**Task item:** Set down the data below without change, skipping the pictures it holds.

**Data section:**
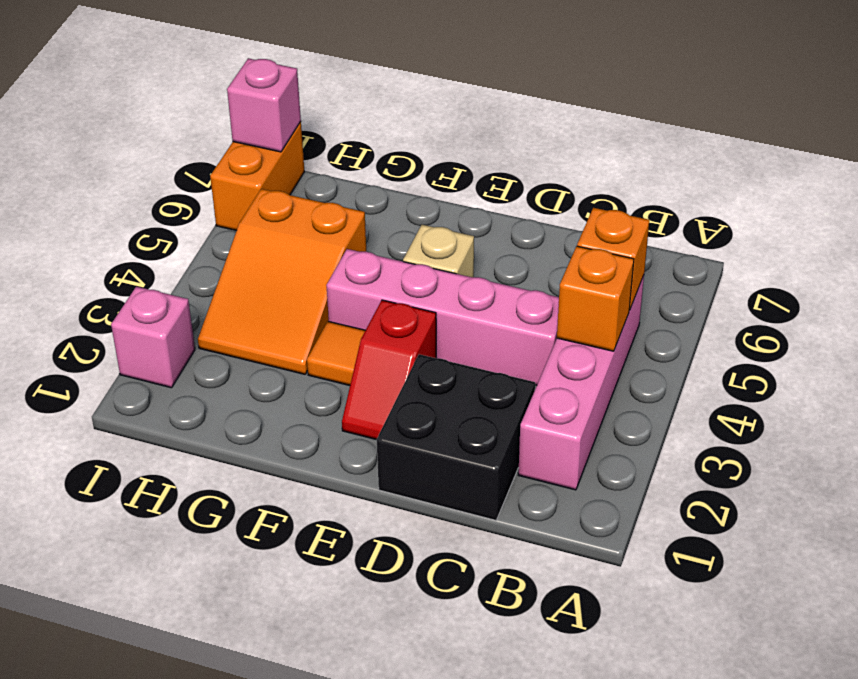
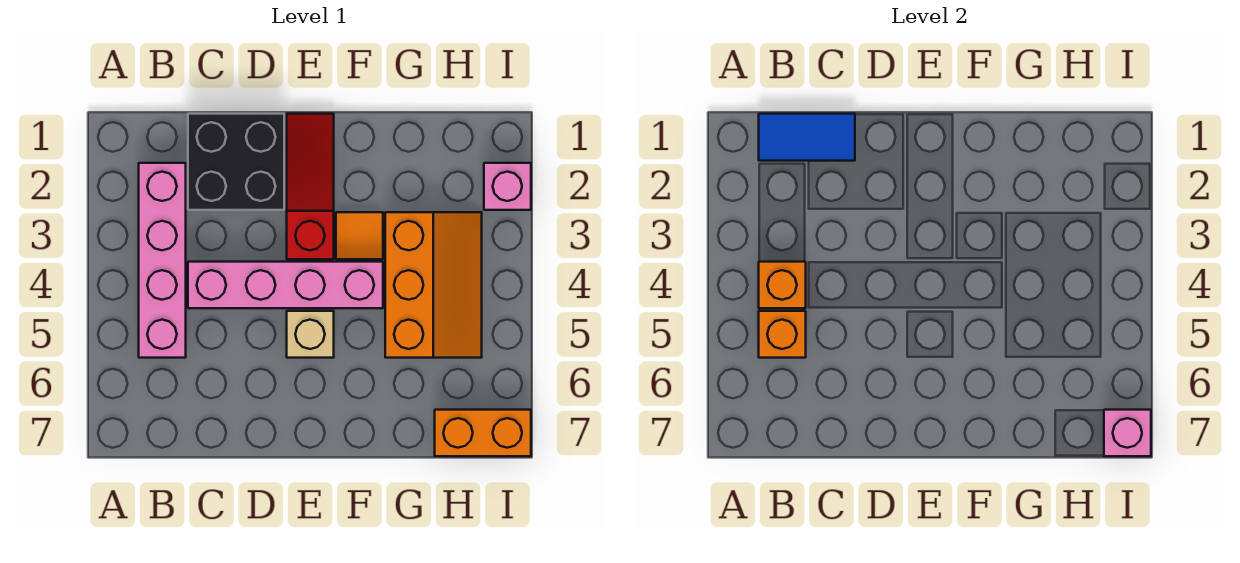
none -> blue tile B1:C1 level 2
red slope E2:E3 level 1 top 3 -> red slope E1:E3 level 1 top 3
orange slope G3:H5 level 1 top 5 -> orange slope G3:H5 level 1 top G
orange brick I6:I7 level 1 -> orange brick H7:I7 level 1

**Answer below:**
none -> blue tile B1:C1 level 2
red slope E2:E3 level 1 top 3 -> red slope E1:E3 level 1 top 3
orange slope G3:H5 level 1 top 5 -> orange slope G3:H5 level 1 top G
orange brick I6:I7 level 1 -> orange brick H7:I7 level 1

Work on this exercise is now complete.